_Exercise brief_
Please repeat the entries word for word and keep the images out.

=== Begin Enclosure ===

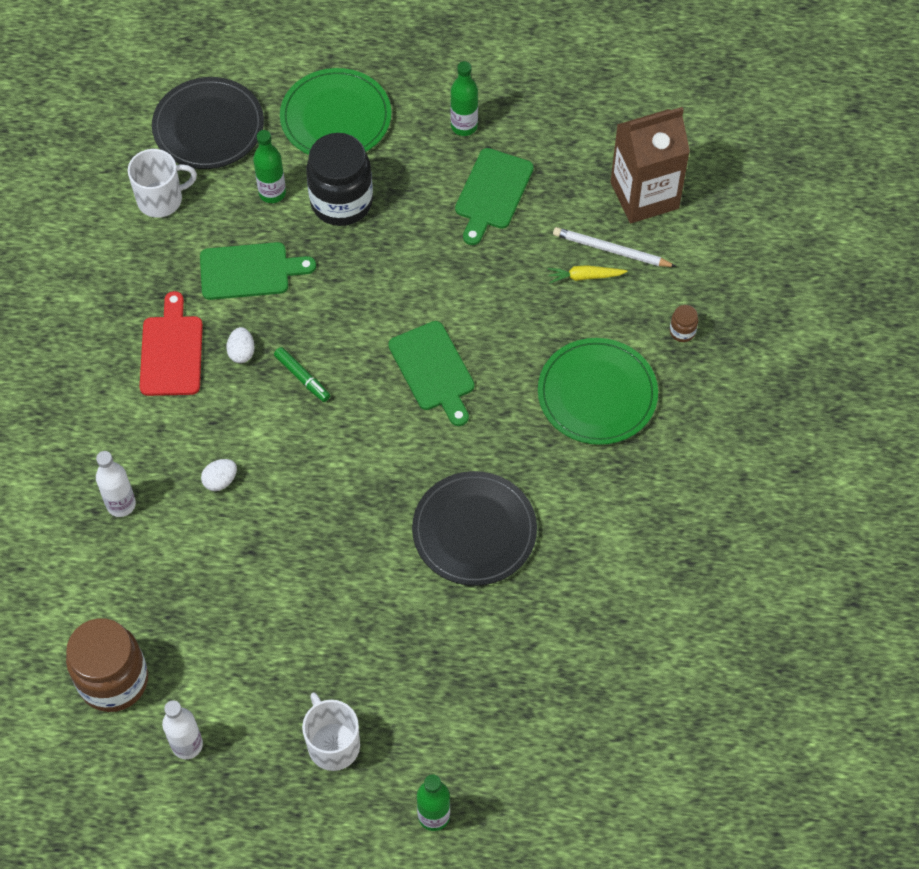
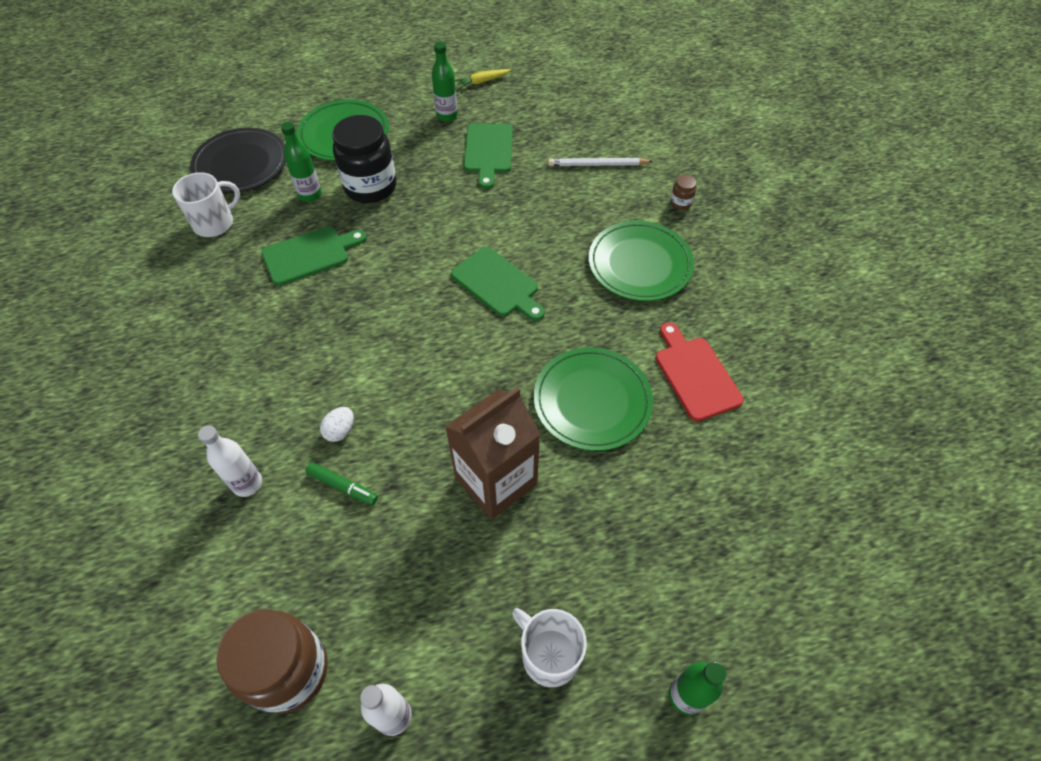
camera: 20 degrees left, 5 degrees down
(171, 351) = (258, 335): red cutting board -> red cutting board (695, 374)
(241, 352) = (324, 317): white egg -> none
(302, 377) = (386, 322): green marker -> green marker (342, 486)
(474, 531) = (592, 401): black plate -> green plate
(585, 276) = (587, 187): yellow carrot -> yellow carrot (482, 82)
(644, 195) = (603, 125): brown carton -> brown carton (496, 481)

=== End Enclosure ===

_Worked solution_
camera: 20 degrees left, 5 degrees down
(171, 351) = (258, 335): red cutting board -> red cutting board (695, 374)
(241, 352) = (324, 317): white egg -> none
(302, 377) = (386, 322): green marker -> green marker (342, 486)
(474, 531) = (592, 401): black plate -> green plate
(585, 276) = (587, 187): yellow carrot -> yellow carrot (482, 82)
(644, 195) = (603, 125): brown carton -> brown carton (496, 481)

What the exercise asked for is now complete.